*Task item*. Pull each line holding "minus" out of the entries below.

*Input data*.

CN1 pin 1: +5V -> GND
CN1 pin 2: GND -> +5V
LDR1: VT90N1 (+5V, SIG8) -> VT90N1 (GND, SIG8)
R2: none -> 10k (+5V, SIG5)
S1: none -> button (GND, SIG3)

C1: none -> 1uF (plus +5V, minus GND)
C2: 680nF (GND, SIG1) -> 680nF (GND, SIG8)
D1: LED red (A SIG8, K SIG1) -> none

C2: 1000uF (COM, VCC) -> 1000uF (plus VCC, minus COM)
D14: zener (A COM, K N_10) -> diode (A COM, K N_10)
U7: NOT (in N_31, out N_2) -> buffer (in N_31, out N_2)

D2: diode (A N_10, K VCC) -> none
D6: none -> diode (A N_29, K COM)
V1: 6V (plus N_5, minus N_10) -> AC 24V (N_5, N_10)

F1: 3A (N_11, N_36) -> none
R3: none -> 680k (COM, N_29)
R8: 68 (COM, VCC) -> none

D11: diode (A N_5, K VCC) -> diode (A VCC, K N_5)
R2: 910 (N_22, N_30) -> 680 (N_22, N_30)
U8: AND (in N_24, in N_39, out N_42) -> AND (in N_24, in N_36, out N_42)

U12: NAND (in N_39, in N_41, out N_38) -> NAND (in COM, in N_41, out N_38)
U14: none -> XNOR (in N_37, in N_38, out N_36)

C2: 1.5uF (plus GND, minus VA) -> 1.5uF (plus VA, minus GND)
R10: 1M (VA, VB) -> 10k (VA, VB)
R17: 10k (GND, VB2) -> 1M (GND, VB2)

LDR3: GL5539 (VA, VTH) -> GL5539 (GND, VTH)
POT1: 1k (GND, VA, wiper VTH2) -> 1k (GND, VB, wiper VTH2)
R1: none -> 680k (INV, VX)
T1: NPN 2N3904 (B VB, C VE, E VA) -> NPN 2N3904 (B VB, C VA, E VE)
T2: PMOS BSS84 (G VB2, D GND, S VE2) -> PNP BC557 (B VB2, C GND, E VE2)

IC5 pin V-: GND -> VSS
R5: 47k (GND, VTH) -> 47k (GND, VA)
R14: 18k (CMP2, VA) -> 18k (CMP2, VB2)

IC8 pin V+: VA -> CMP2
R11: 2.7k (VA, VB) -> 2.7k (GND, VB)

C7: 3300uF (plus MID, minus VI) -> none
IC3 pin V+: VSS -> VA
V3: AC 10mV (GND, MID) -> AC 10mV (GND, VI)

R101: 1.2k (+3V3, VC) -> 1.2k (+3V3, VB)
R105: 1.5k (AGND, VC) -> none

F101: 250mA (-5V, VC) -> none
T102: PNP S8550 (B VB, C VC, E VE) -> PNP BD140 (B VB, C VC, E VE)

*Exercise answer*.
C1: none -> 1uF (plus +5V, minus GND)
C2: 1000uF (COM, VCC) -> 1000uF (plus VCC, minus COM)
V1: 6V (plus N_5, minus N_10) -> AC 24V (N_5, N_10)
C2: 1.5uF (plus GND, minus VA) -> 1.5uF (plus VA, minus GND)
C7: 3300uF (plus MID, minus VI) -> none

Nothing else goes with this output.